WHAT TO WORK ON: Could you rewrite every line of the entries below, requests included, with each answer coordinate raised by 66 and the pictures left out?
•••••
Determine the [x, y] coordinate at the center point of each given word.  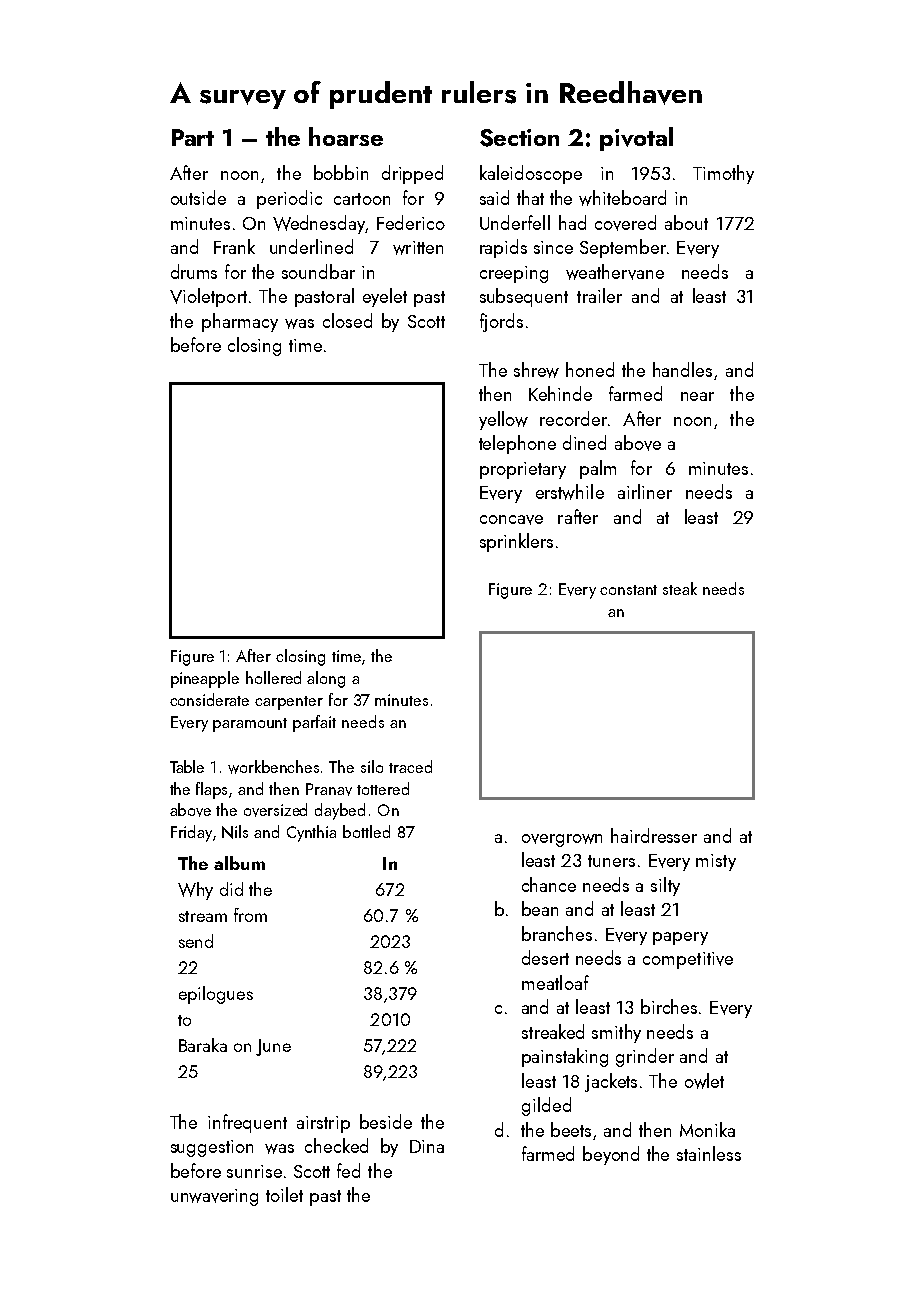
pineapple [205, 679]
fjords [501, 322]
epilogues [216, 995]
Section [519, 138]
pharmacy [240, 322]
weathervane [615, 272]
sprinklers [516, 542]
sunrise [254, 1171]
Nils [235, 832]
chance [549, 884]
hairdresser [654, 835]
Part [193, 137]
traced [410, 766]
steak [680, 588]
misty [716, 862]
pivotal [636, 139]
•••••
SOLUTION TO THIS PROBLEM:
Determine the [x, y] coordinate at the center point of each given word.  
pineapple [271, 745]
fjords [567, 388]
epilogues [282, 1061]
Section [585, 204]
pharmacy [306, 388]
weathervane [681, 338]
sprinklers [582, 608]
sunrise [320, 1237]
Nils [301, 898]
chance [615, 950]
hairdresser [720, 901]
Part [259, 203]
traced [476, 832]
steak [746, 654]
misty [782, 928]
pivotal [702, 205]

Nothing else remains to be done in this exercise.